[[ SUPPLIED INFORMATION open ]]
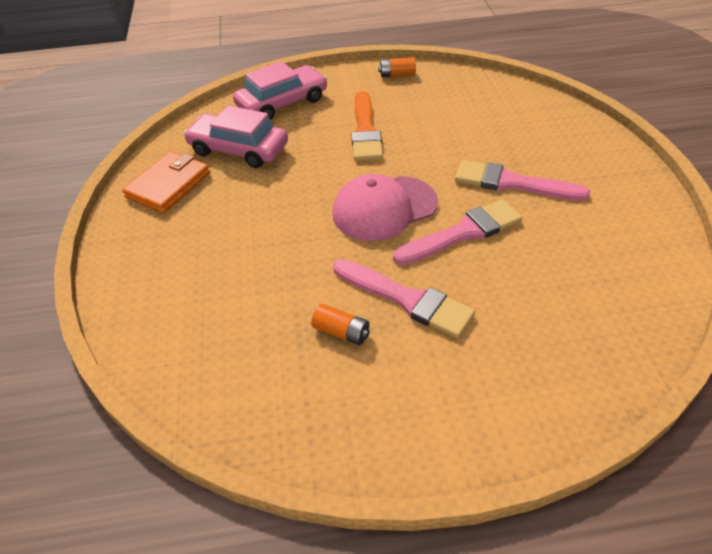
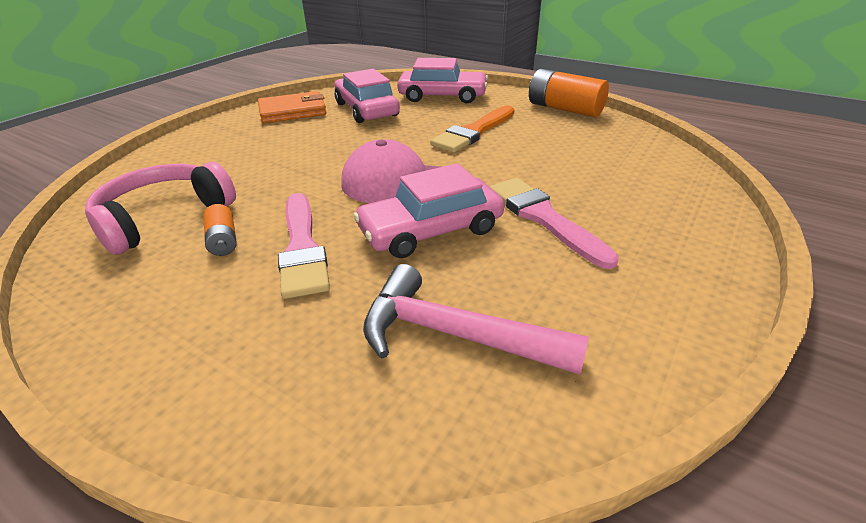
camera: 40 degrees right, 10 degrees down
(256, 348) = (163, 217): none -> pink headphones
(397, 75) = (564, 109): orange battery -> orange battery, size x1.90
(463, 233) = (430, 230): pink brush -> pink car
(573, 290) = (454, 334): none -> pink hammer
[[ SUPPLIED INFORMATION closed ]]
=== PROBLEM STATEMENT ===
An exact copy of the lines from the one containing "(463, 233) = (430, 230): pink" through the end of the data above is the whole answer.

=== RESPONSE TO THIS TASK ===
(463, 233) = (430, 230): pink brush -> pink car
(573, 290) = (454, 334): none -> pink hammer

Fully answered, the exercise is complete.